Your task:
Each line from the one that has "(259, 299) = (406, 323): pink" through the end of the entries below must be written out exactly; leave out all other lines.

Records for the exercise:
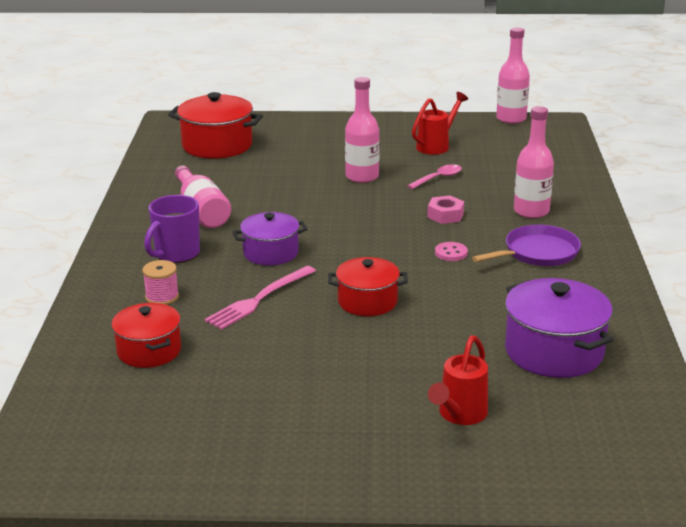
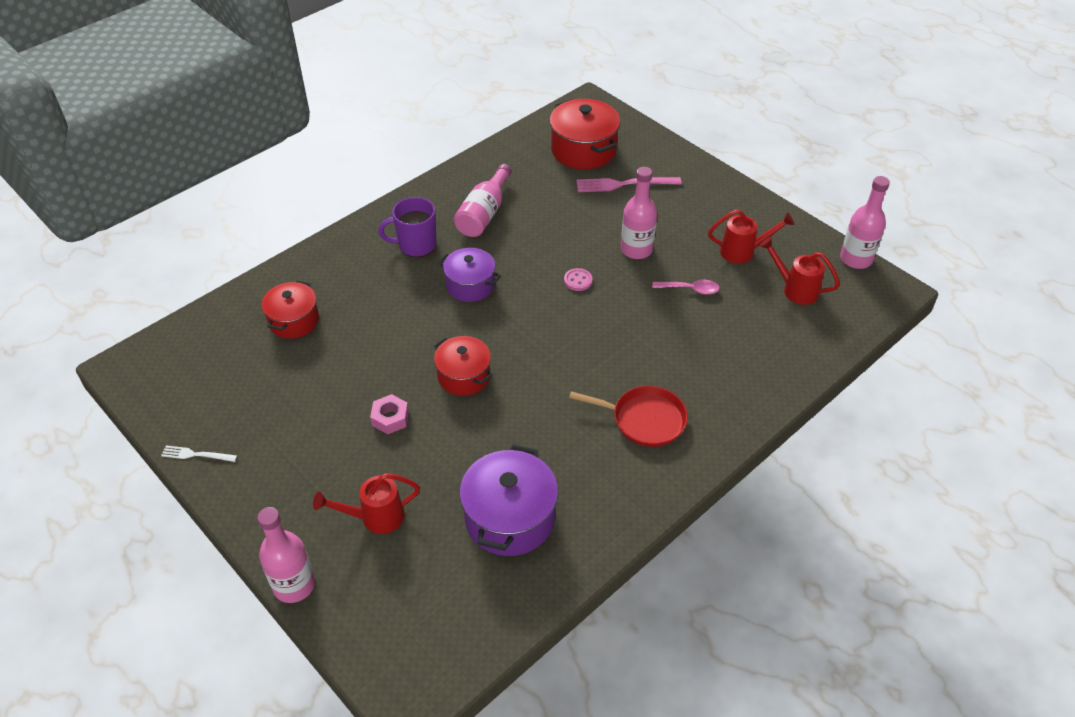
camera: 45 degrees right, 20 degrees up
(162, 297) = (358, 279): pink spool -> none
(223, 482) = (196, 454): none -> white fork
(259, 299) = (406, 323): pink fork -> pink fork (624, 184)
(445, 215) = (636, 332): pink nut -> pink nut (390, 418)
(451, 253) = (583, 373): pink button -> pink button (578, 280)
(503, 148) = (794, 289): none -> red watering can
(531, 211) = (706, 374): pink bottle -> pink bottle (294, 585)
(538, 253) = (645, 419): purple pan -> red pan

Expected output:
(259, 299) = (406, 323): pink fork -> pink fork (624, 184)
(445, 215) = (636, 332): pink nut -> pink nut (390, 418)
(451, 253) = (583, 373): pink button -> pink button (578, 280)
(503, 148) = (794, 289): none -> red watering can
(531, 211) = (706, 374): pink bottle -> pink bottle (294, 585)
(538, 253) = (645, 419): purple pan -> red pan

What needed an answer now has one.